◆ PROBLEM ◆
Print exactly the first lines of the records. Stop after the line containing "plant: (435, 269)", and leave every picture out.

BEGIN STORED DATA

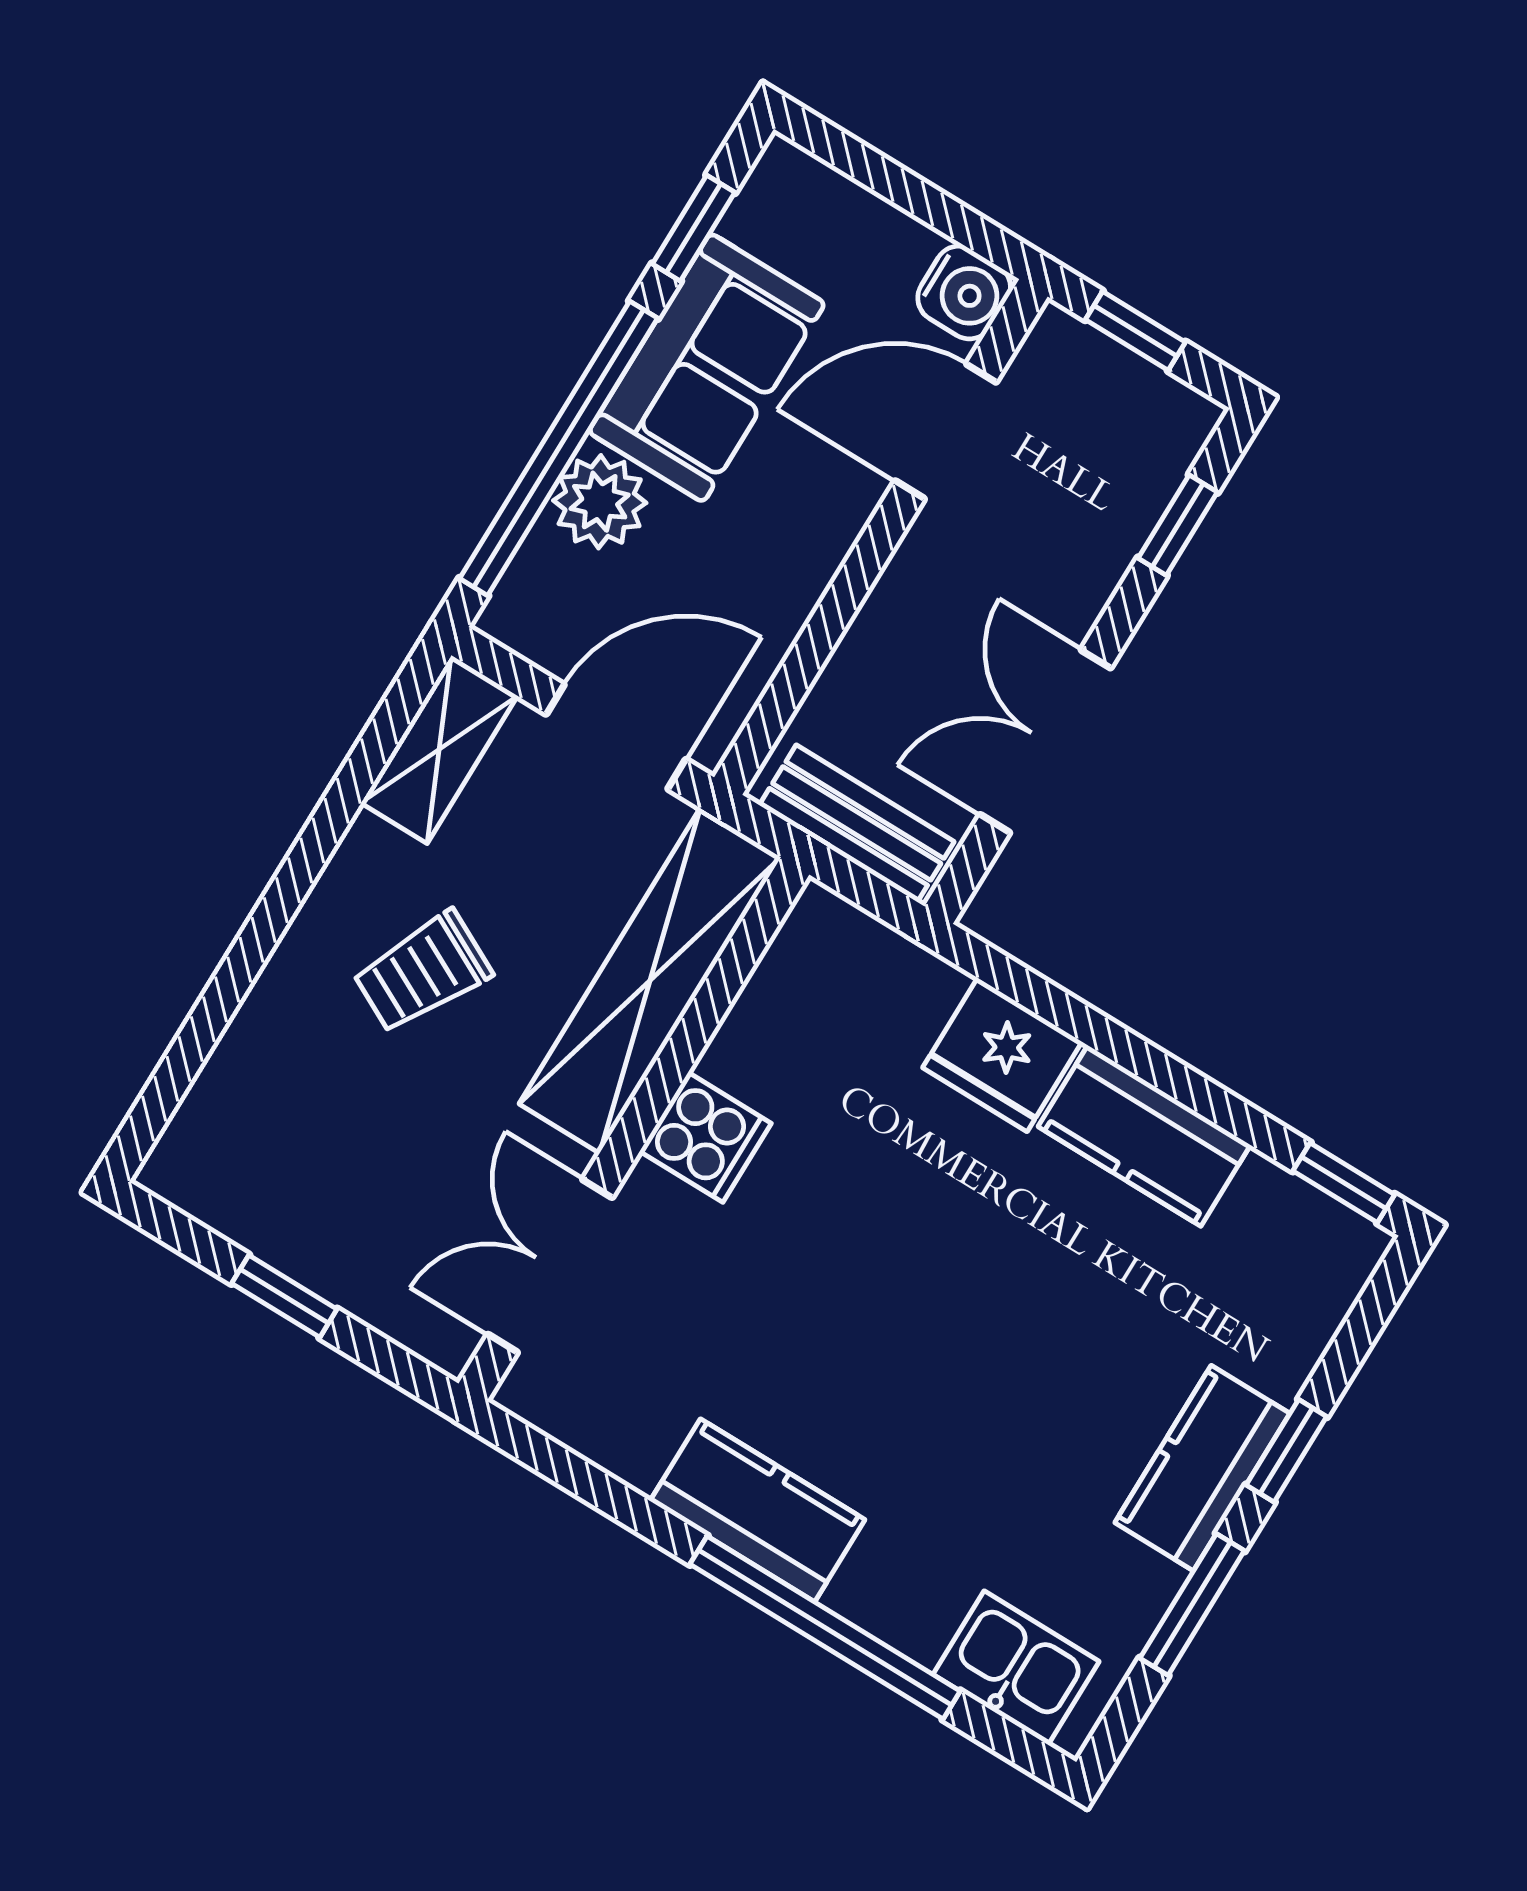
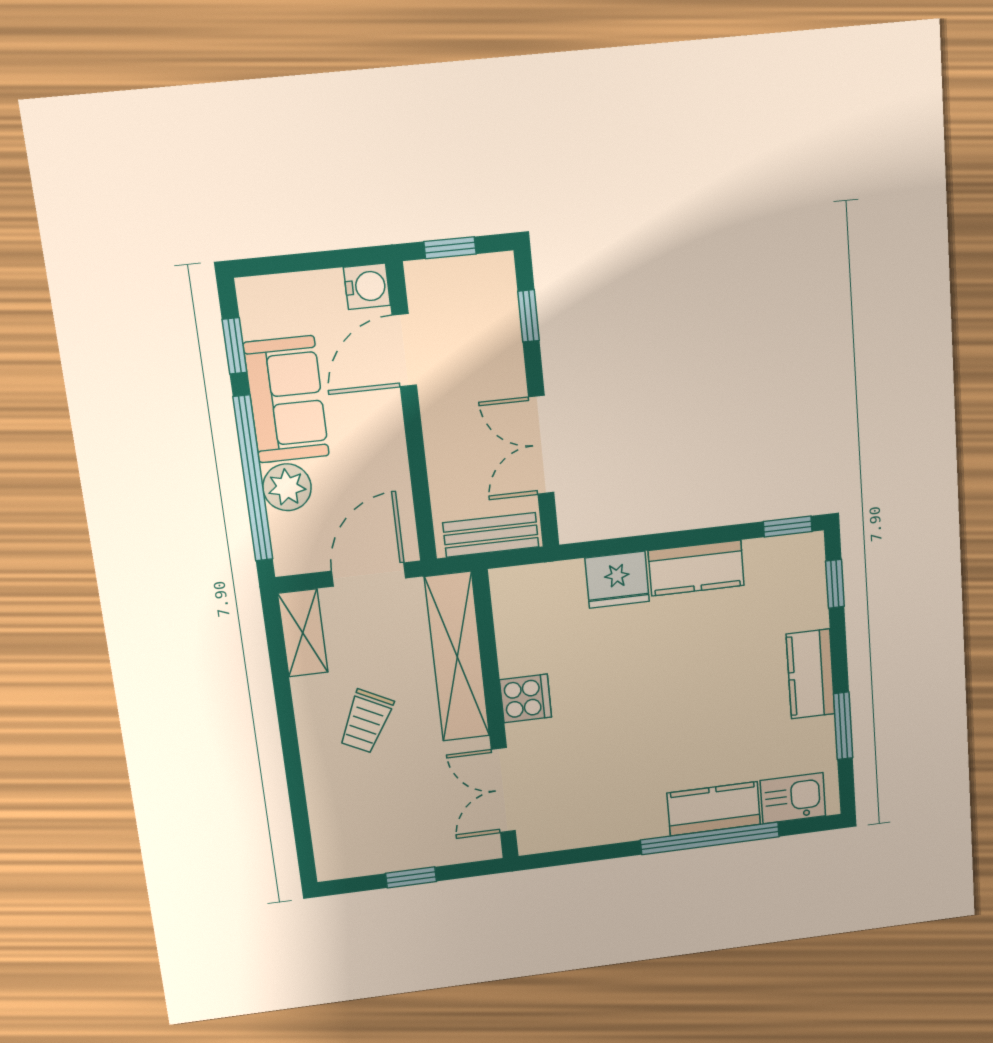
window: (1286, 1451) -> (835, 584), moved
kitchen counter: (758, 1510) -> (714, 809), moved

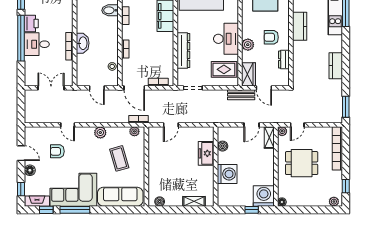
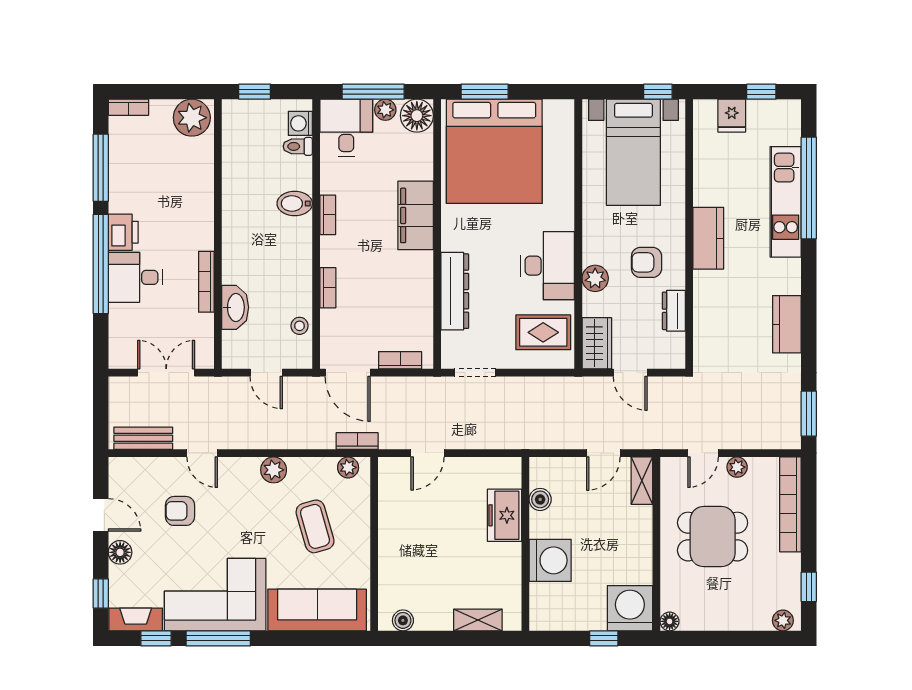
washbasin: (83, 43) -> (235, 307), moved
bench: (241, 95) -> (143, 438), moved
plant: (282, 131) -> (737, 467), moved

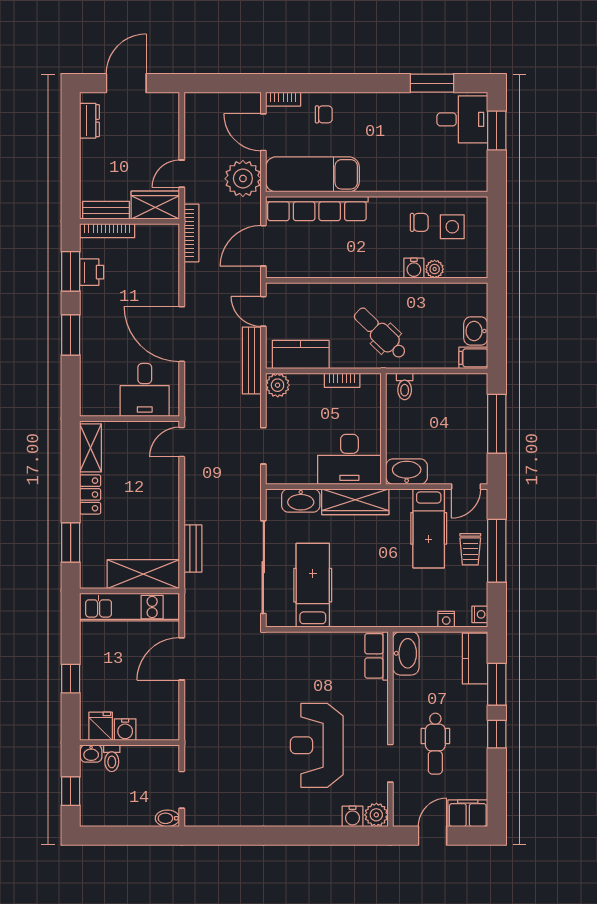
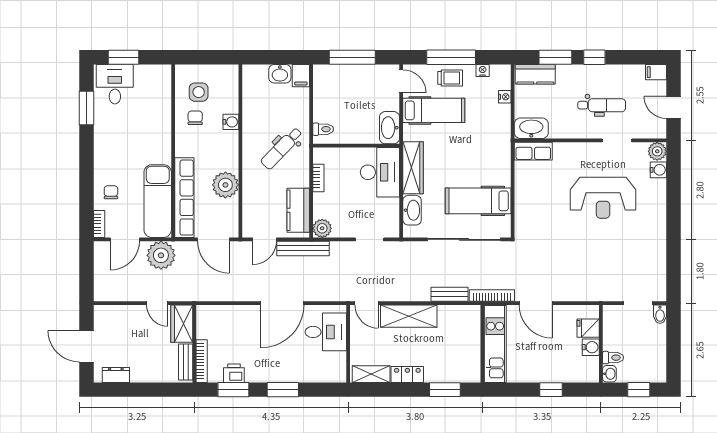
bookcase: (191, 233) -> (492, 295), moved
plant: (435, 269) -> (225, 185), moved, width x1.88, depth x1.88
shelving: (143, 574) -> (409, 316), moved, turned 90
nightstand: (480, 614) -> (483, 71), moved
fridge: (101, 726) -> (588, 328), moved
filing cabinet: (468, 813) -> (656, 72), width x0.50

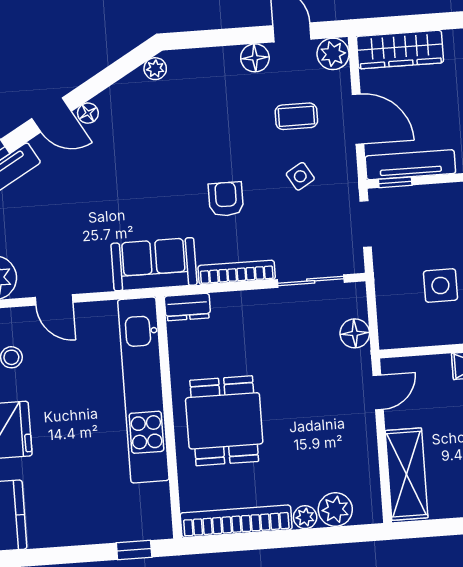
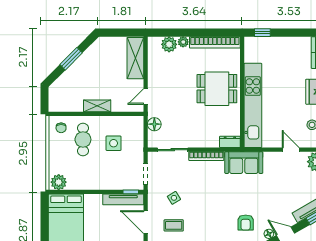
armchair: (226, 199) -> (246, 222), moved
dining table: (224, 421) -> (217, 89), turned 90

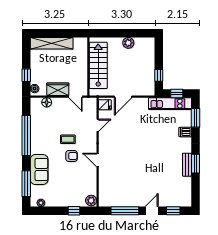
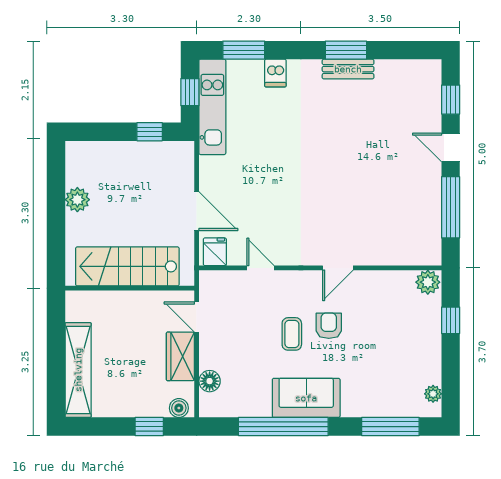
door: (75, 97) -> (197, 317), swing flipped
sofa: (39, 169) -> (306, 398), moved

END STORED DATA

◆ RESPONSE TO THIS EXERCISE ◆
window: (1286, 1451) -> (835, 584), moved
kitchen counter: (758, 1510) -> (714, 809), moved

washbasin: (83, 43) -> (235, 307), moved
bench: (241, 95) -> (143, 438), moved
plant: (282, 131) -> (737, 467), moved

bookcase: (191, 233) -> (492, 295), moved
plant: (435, 269) -> (225, 185), moved, width x1.88, depth x1.88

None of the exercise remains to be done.